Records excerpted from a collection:
■ ■ ■ ■ ■
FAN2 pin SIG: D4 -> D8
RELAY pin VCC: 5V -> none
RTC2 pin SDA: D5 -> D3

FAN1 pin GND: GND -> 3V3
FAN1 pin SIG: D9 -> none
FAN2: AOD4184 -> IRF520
■ ■ ■ ■ ■
WORK TO BE COMPLETED
Among the entries above, identify all lines with "none" and copy them.

RESPONSE
RELAY pin VCC: 5V -> none
FAN1 pin SIG: D9 -> none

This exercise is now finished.